Exercise details ->
Show each line of the material below that contains the string "kern", copied in full.
=== Source material ===
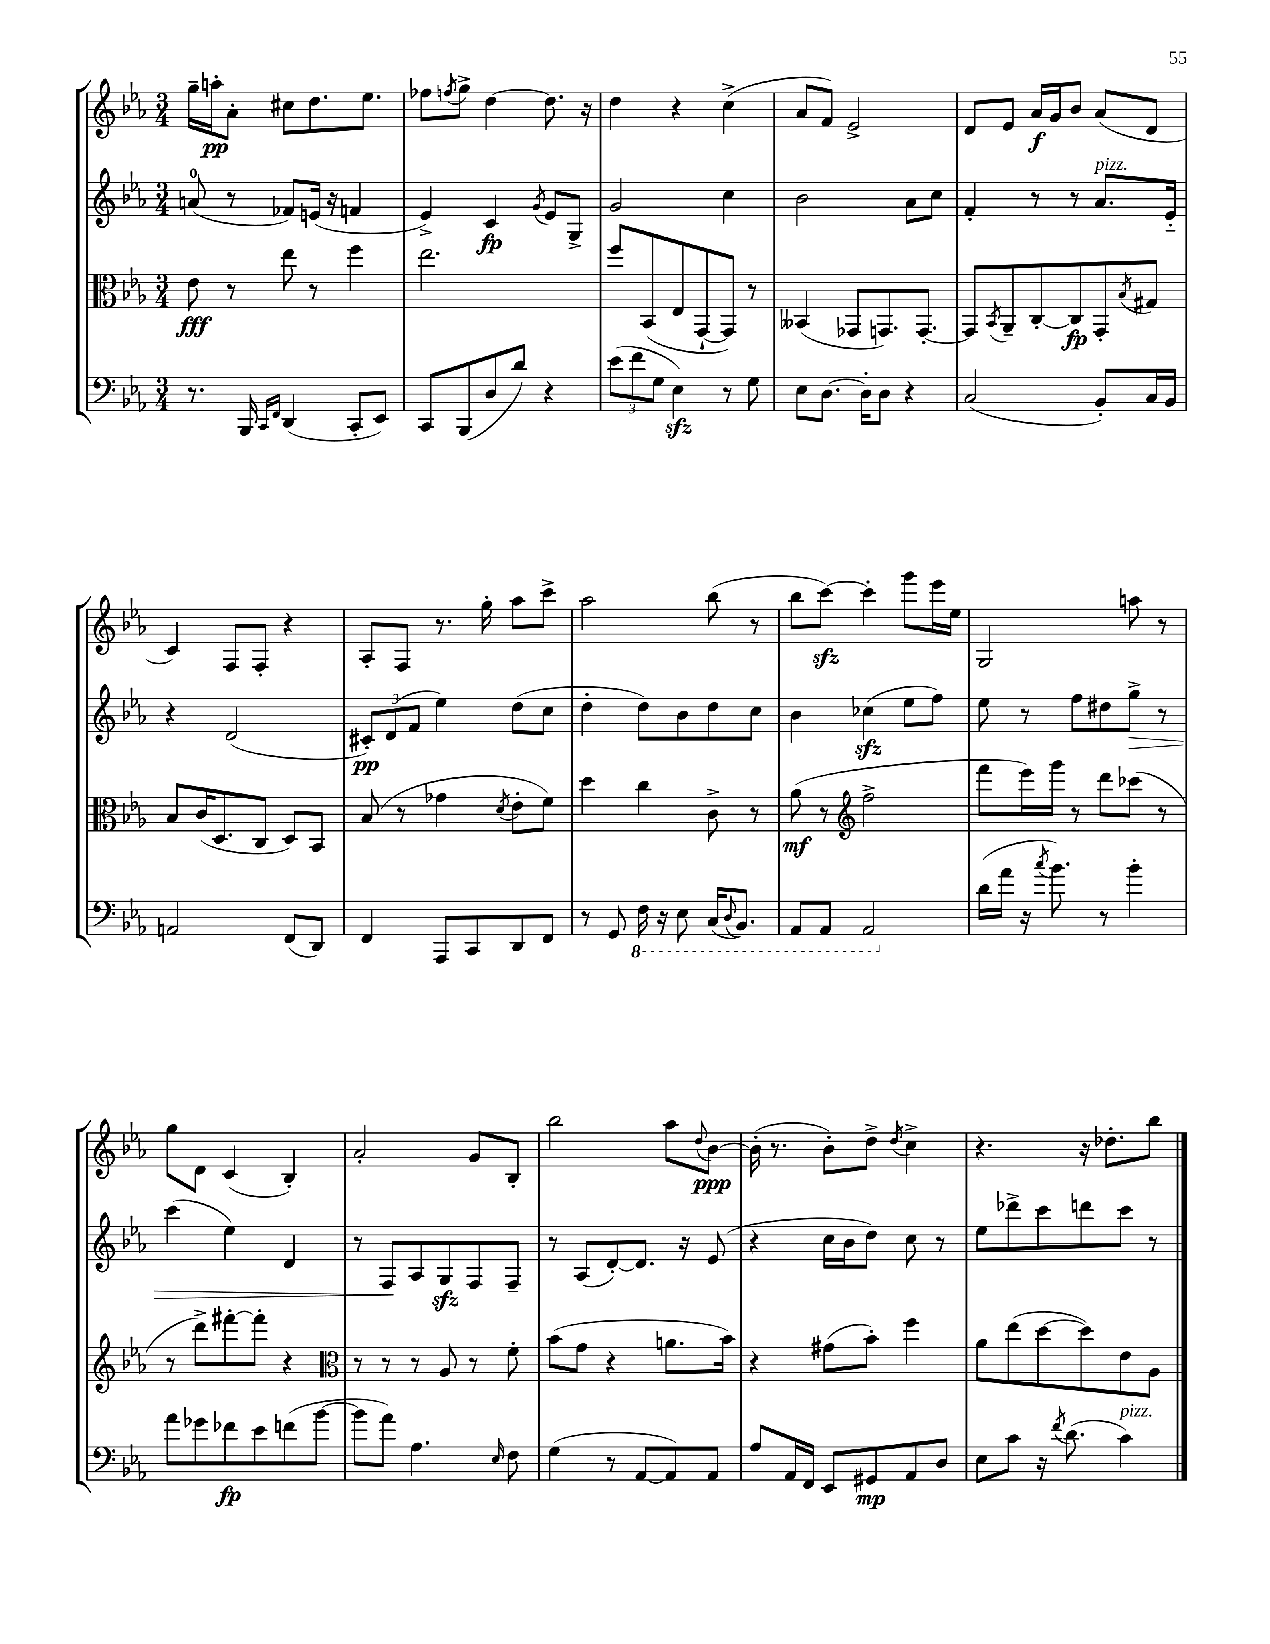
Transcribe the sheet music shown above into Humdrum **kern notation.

**kern	**kern	**kern	**kern
*staff4	*staff3	*staff2	*staff1
*clefF4	*clefC3	*clefG2	*clefG2
*k[b-e-a-]	*k[b-e-a-]	*k[b-e-a-]	*k[b-e-a-]
*M3/4	*M3/4	*M3/4	*M3/4
8.r	8e-	(8a	16gg~
.	.	.	16aa'
.	8r	8r	8a-'
16BBB-	.	.	.
16qqCC	.	.	.
16qqFF	.	.	.
(4DD	8ee-	8f-)	8cc#
.	8r	(16e	8.dd
.	.	16r	.
8CC'	4ff	4f	.
.	.	.	8.ee-
8EE-)	.	.	.
=	=	=	=
8CC	2.ee-	4e-^)	8ff-
.	.	.	8qff
(8BBB-	.	.	8gg^
8D	.	4c	[4dd
8d)	.	.	.
.	.	8qg	.
4r	.	8e-	8.dd]
.	.	8G^	.
.	.	.	16r
=	=	=	=
(12e-	8ff	2g	4dd
12f	.	.	.
.	(8BB-	.	.
12G	.	.	.
4E-)	8E-	.	4r
.	[8GG`	.	.
8r	8GG])	4cc	(4cc^
8G	8r	.	.
=	=	=	=
8E-	(4BB--	2b-	8a-
[8.D	.	.	8f)
.	8GG-	.	2e-^
16D']	.	.	.
8D	8.GG)	.	.
4r	.	8a-	.
.	[8.GG'	.	.
.	.	8cc	.
=	=	=	=
(2C	8GG]	4f'	8d
.	8qBB-	.	.
.	8AA-~	.	8e-
.	[8C'	8r	16a-
.	.	.	16g
.	8C]	8r	8b-
8BB-')	8GG'	8.a-	(8a-
.	8qB-	.	.
16C	8G#	.	8d
16BB-	.	16e-'~	.
=	=	=	=
2AA	8B-	4r	4c)
.	(16c	.	.
.	8.D	.	.
.	.	(2d	8F
.	8C	.	8F'
(8FF	8D)	.	4r
8DD)	8BB-	.	.
=	=	=	=
4FF	(8B-	12c#')	8A-'
.	.	(12d	.
.	8r	.	8F
.	.	12f	.
8AAA-	4g-	4ee-)	8.r
8CC	.	.	.
.	.	.	16gg'
.	8qd	.	.
8DD	8e-'	(8dd	8aa-
8FF	8f)	8cc	8ccc^
=	=	=	=
8r	4dd	4dd'	2aa-
8GG	.	.	.
16FF	4cc	8dd)	.
16r	.	.	.
8EE-	.	8b-	.
(16CC	8c^	8dd	(8bb-
8qqDD	.	.	.
8.BBB-)	.	.	.
.	8r	8cc	8r
=	=	=	=
8AAA-	(8a-	4b-	8bb-
8AAA-	8r	.	[8ccc)
*	*clefG2	*	*
2AAA-	2ff^	(4cc-	4ccc']
.	.	8ee-	8ggg
.	.	8ff)	16eee-
.	.	.	16ee-
=	=	=	=
(16d	8fff	8ee-	2G
16a-	.	.	.
16r	16eee-)	8r	.
8qcc	.	.	.
8.b-)	16ggg	.	.
.	8r	8ff	.
8r	8ddd	8dd#	.
4b-'	(8ccc-	8gg^	8aa
.	8r	8r	8r
=	=	=	=
8a-	8r	(4ccc	8gg
8g-	8ddd^)	.	8d
8f-	[8fff#'	4ee-)	(4c
8e-	8fff#']	.	.
(8f	4r	4d	4B-')
[8b-	.	.	.
=	=	=	=
*	*clefC3	*	*
8b-]	8r	8r	2a-'
8a-)	8r	8F	.
4.A-	8r	8A-	.
.	8A-	8G	.
.	8r	8F	8g
16qqE-	.	.	.
8F	8f'	8F~	8B-'
=	=	=	=
(4G	(8b-	8r	2bb-
.	8g	(8A-	.
8r	4r	[8d')	.
[8AA-	.	8.d]	.
8AA-])	8.a	.	8aa-
.	.	16r	.
.	.	.	8qqdd
8AA-	.	(8e-	[8b-
.	16b-)	.	.
=	=	=	=
8A-	4r	4r	(16b-']
.	.	.	8.r
16AA-	.	.	.
16FF	.	.	.
8EE-	(8g#	16cc	8b-')
.	.	16b-	.
8GG#	8b-')	8dd)	8dd^
.	.	.	8qdd
8AA-	4ff	8cc	4cc^
8D	.	8r	.
=	=	=	=
8E-	8a-	8ee-	4.r
8c	(8ee-	8ddd-^	.
16r	[8dd	8ccc	.
8qf	.	.	.
(8.d	.	.	.
.	8dd])	8ddd	16r
.	.	.	8.dd-'
4c)	8e-	8ccc	.
.	8A-	8r	8bb-
==	==	==	==
*-	*-	*-	*-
===
Task answer ->
Transcribe the sheet music shown above into Humdrum **kern notation.
**kern	**kern	**kern	**kern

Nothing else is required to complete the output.